Every line below from the one with "none -> lime cone D2 level 2" through the one with "none -> cyan brick I5:I6 level 2" should be retyped exactly, both ends included; no other lines and no pictures.
[[ Supplied entries, beginning ]]
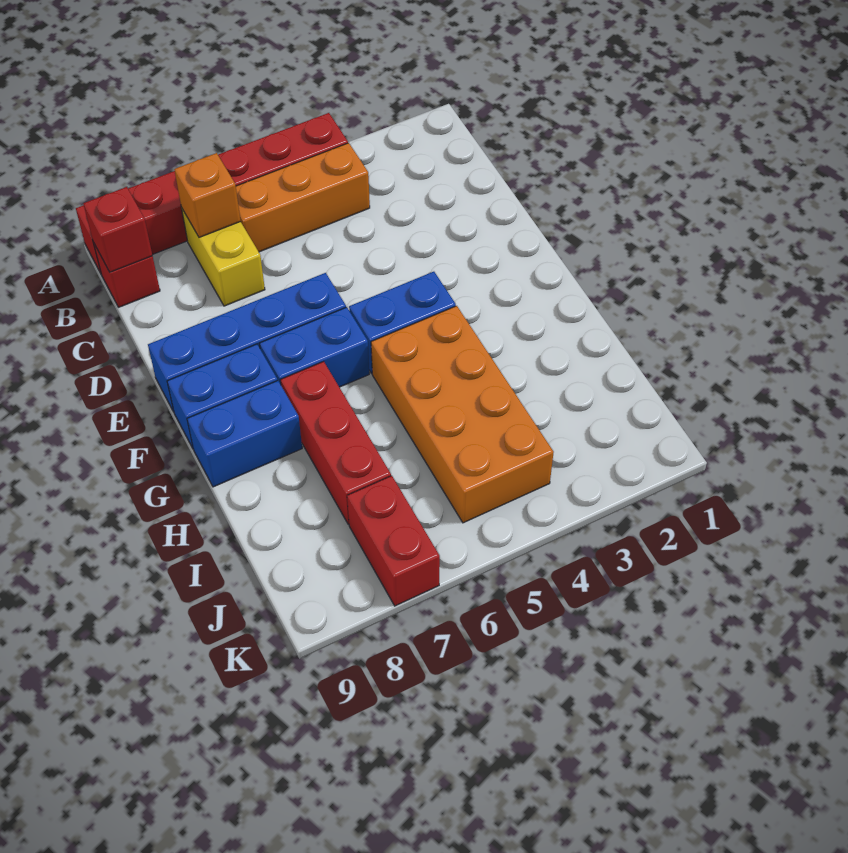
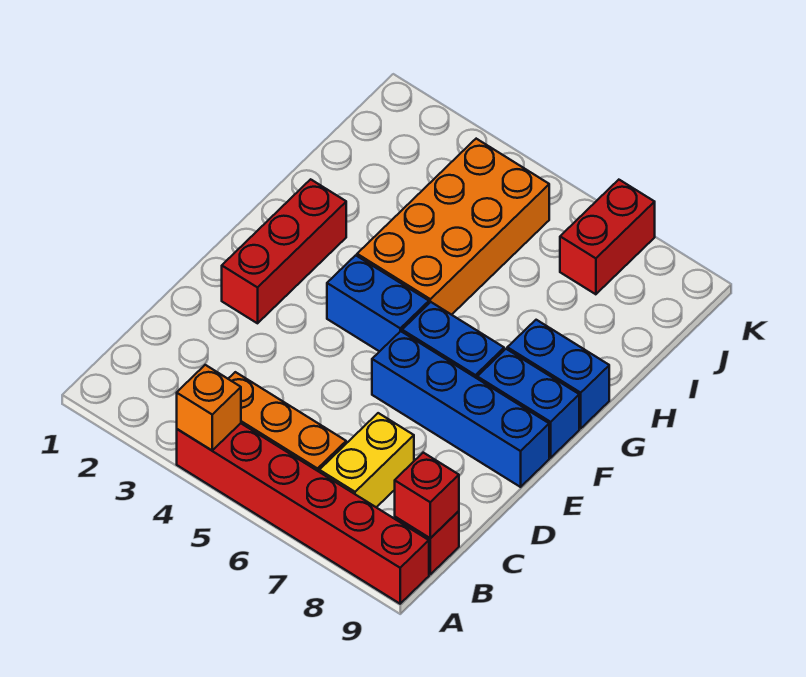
orange brick B7 level 2 -> orange brick A4 level 2
red brick G7:I7 level 1 -> red brick E2:G2 level 1

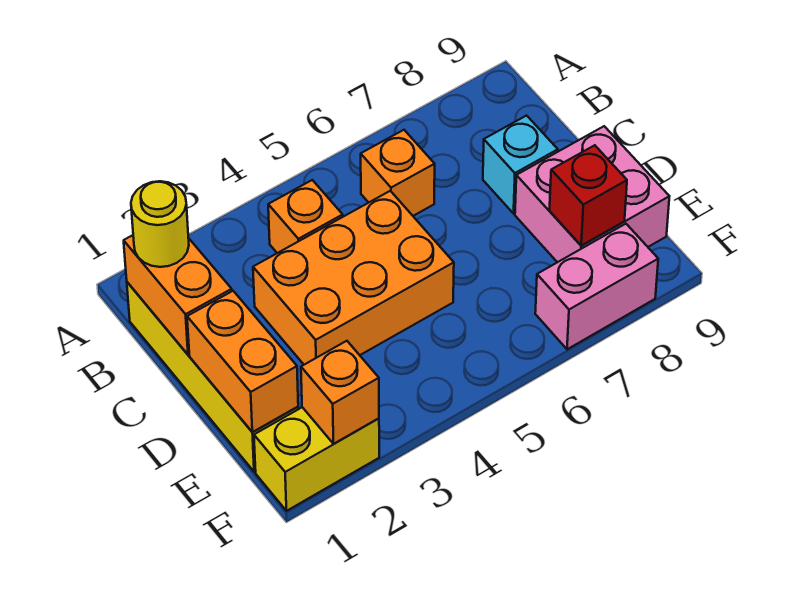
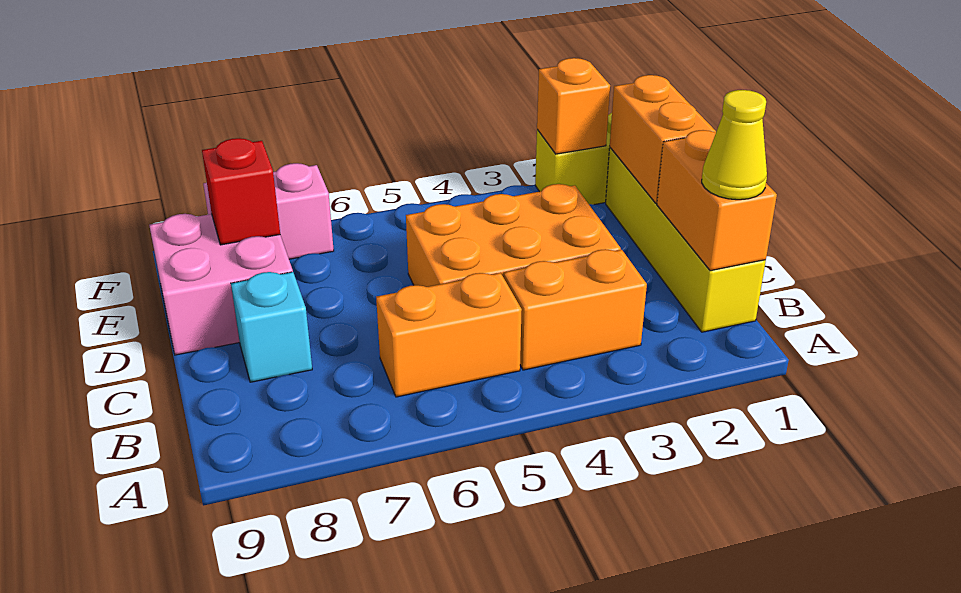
yellow round brick B1 level 3 -> yellow cone B1 level 3
orange brick B4 level 1 -> orange brick B3:B4 level 1
orange brick B6 level 1 -> orange brick B5:B6 level 1

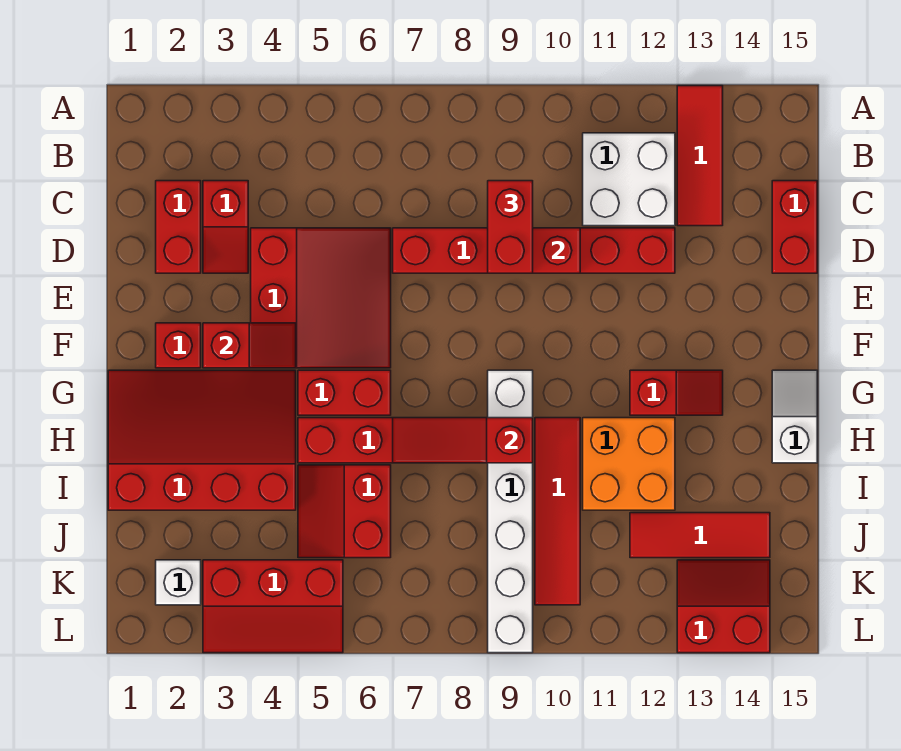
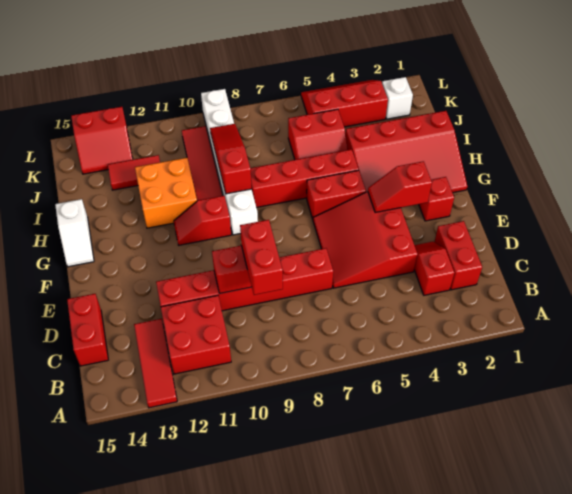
white brick B11:C12 level 1 -> red brick B11:C12 level 1
red slope G12:G13 level 1 top 12 -> red slope G10:G11 level 1 top 10
red slope H7:H9 level 2 top 9 -> red slope H9:J9 level 2 top H
red slope I5:J6 level 1 top 6 -> red slope I5:J6 level 1 top J
red tile J12:J14 level 1 -> red tile J12:J13 level 1

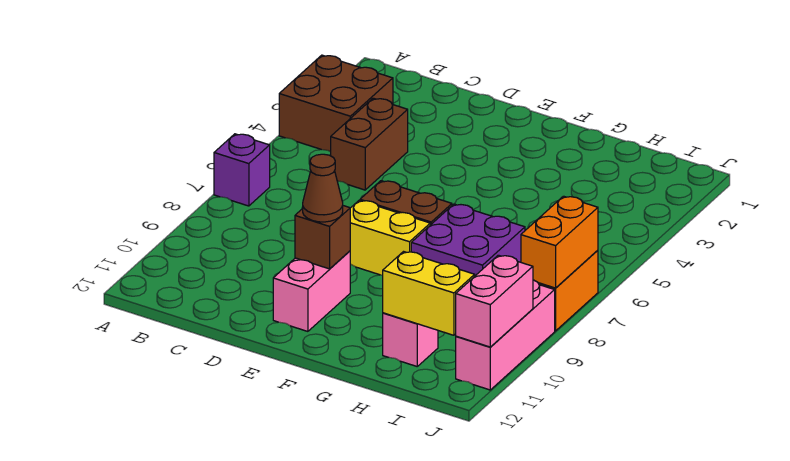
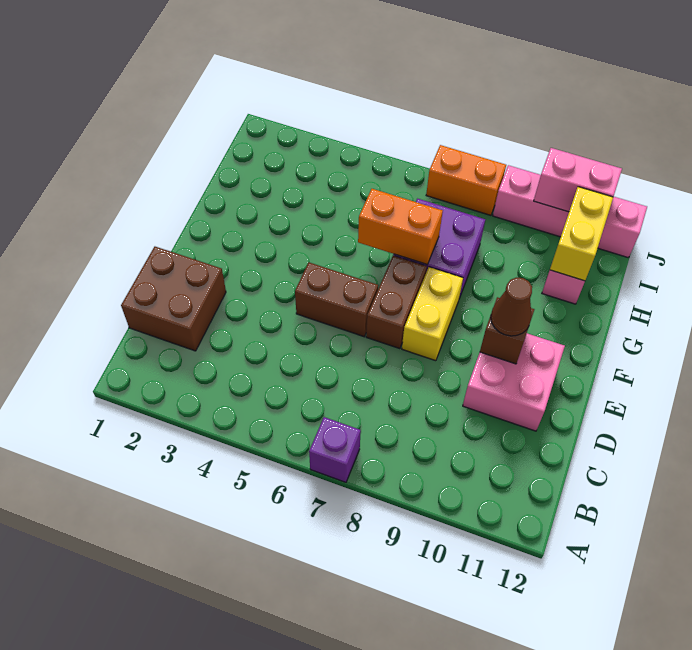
brown brick A3:B4 level 1 -> brown brick C1:D2 level 1
brown brick C4:C5 level 1 -> brown brick E5:E6 level 1
pink brick E10:E11 level 1 -> pink brick D10:E11 level 1
orange brick J7:J8 level 2 -> orange brick G6:G7 level 2
pink brick J9:J11 level 1 -> pink brick J9:J12 level 1

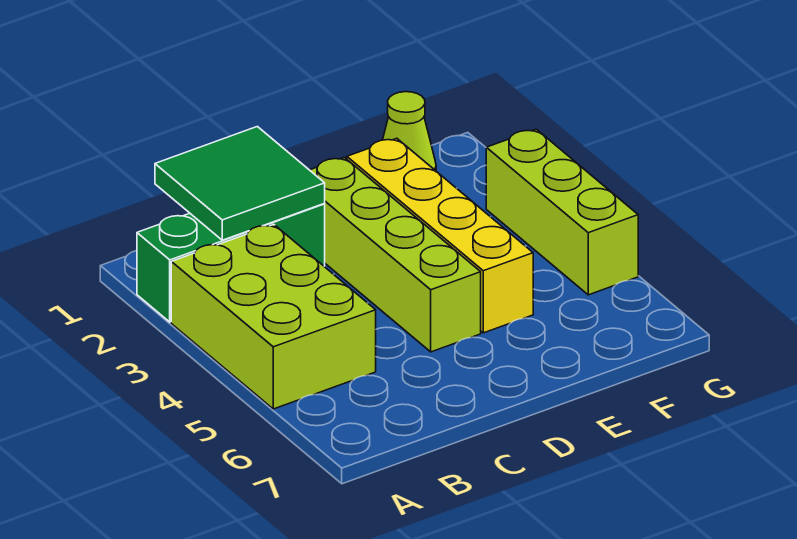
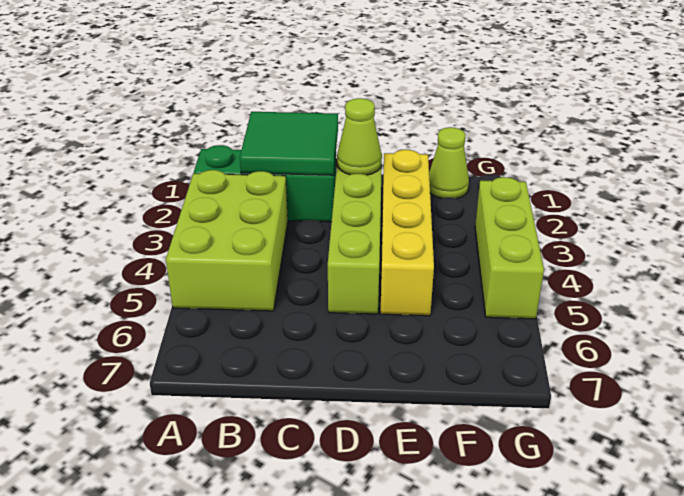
none -> lime cone D2 level 2

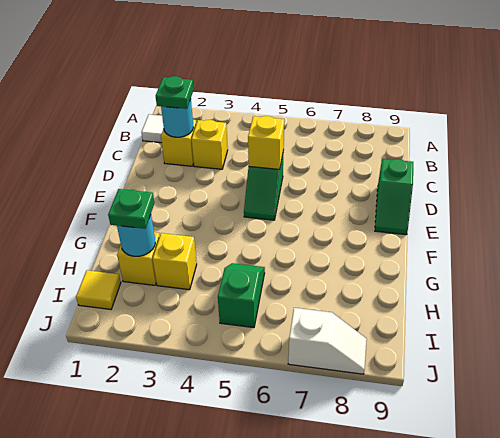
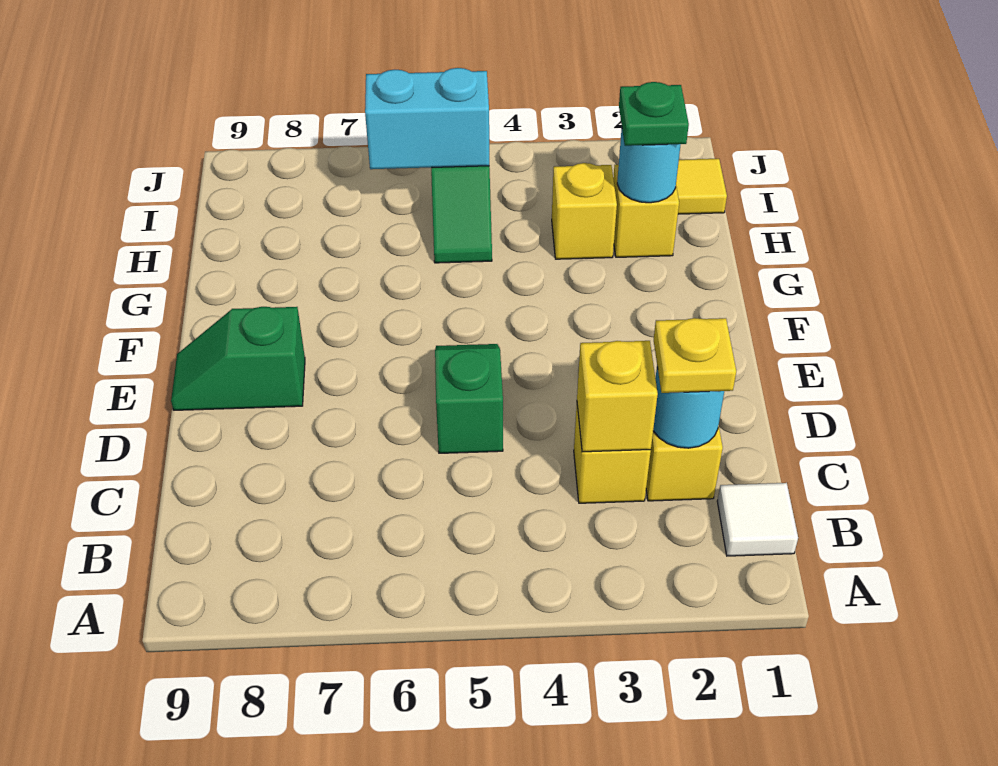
green plate C2 level 3 -> yellow plate C2 level 3
yellow brick D5 level 2 -> yellow brick C3 level 2
green slope D9:E9 level 1 top D -> green slope E8:E9 level 1 top 8
none -> cyan brick I5:I6 level 2
white slope J7:J8 level 1 top 7 -> none

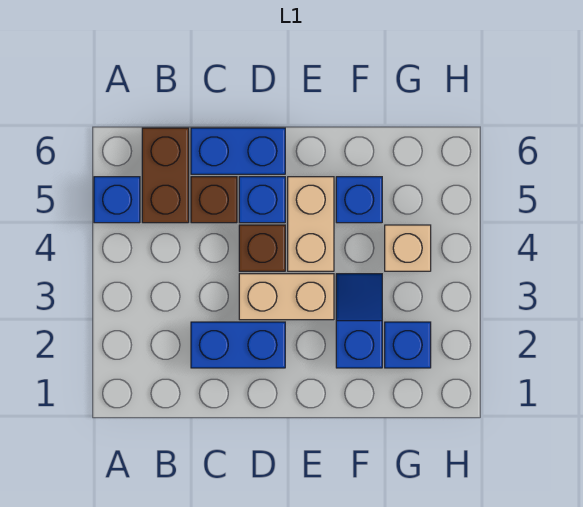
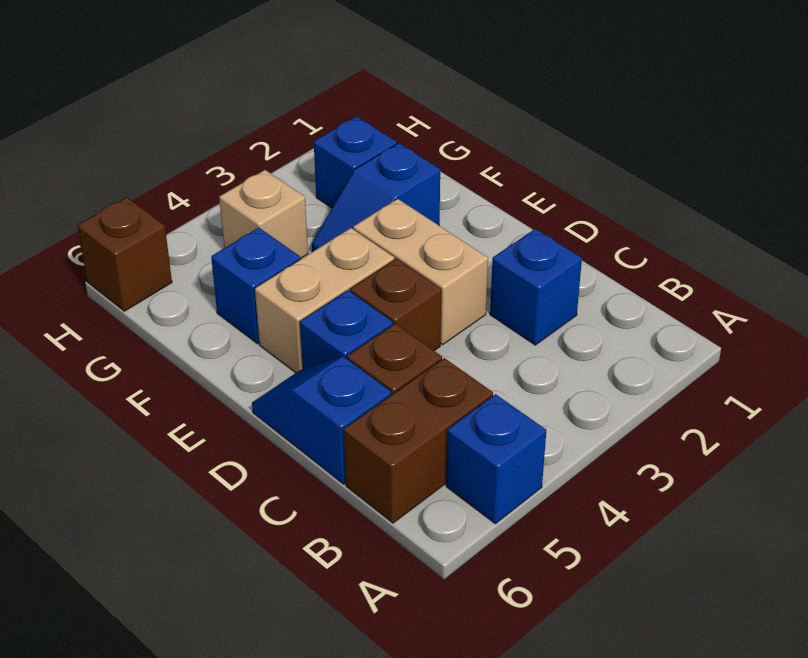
blue brick C2:D2 level 1 -> blue brick C2 level 1
blue brick C6:D6 level 1 -> blue slope C6:D6 level 1 top C
none -> brown brick H6 level 1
[[ Supplied entries, end ]]
# [Task result]
none -> lime cone D2 level 2

green plate C2 level 3 -> yellow plate C2 level 3
yellow brick D5 level 2 -> yellow brick C3 level 2
green slope D9:E9 level 1 top D -> green slope E8:E9 level 1 top 8
none -> cyan brick I5:I6 level 2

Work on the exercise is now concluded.